**Required work:** Say how many lines in the entries below have the word "NMOS" in them, giving only the number.

**Data items:**
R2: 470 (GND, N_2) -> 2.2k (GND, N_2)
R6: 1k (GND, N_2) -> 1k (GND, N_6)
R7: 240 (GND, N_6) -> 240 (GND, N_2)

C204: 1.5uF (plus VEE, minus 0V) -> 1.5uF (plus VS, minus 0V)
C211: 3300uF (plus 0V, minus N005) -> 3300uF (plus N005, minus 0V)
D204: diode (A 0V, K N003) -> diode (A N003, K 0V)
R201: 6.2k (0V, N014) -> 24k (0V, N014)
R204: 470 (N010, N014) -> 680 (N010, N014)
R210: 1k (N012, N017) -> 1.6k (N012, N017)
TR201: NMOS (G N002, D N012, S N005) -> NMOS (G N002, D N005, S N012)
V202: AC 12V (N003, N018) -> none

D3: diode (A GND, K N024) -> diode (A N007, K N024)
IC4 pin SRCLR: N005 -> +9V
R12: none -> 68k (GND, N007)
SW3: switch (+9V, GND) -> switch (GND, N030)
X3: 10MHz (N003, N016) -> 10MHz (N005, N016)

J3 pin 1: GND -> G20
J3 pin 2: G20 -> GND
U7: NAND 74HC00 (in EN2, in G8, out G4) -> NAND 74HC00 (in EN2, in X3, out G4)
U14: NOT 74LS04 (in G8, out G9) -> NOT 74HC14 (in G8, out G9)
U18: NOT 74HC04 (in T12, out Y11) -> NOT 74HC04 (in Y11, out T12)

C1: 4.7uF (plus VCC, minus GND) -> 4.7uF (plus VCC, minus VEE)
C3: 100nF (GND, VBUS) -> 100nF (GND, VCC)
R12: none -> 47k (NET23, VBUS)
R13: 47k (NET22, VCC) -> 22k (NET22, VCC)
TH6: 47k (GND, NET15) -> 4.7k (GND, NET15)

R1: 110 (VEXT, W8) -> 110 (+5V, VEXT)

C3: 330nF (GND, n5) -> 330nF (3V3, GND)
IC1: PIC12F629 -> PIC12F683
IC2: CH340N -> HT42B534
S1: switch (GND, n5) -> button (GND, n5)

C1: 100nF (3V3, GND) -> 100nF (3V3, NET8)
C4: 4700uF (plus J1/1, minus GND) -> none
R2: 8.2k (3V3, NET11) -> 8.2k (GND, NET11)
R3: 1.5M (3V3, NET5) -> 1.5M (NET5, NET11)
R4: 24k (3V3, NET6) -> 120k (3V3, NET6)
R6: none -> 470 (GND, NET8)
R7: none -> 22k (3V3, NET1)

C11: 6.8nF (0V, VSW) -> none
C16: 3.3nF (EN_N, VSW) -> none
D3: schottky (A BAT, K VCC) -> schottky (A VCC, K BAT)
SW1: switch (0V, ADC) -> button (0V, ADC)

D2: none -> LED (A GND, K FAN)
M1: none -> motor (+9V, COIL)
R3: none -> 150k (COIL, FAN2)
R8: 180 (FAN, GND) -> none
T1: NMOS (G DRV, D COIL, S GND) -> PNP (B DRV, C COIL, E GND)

**Solution for this problem:** 2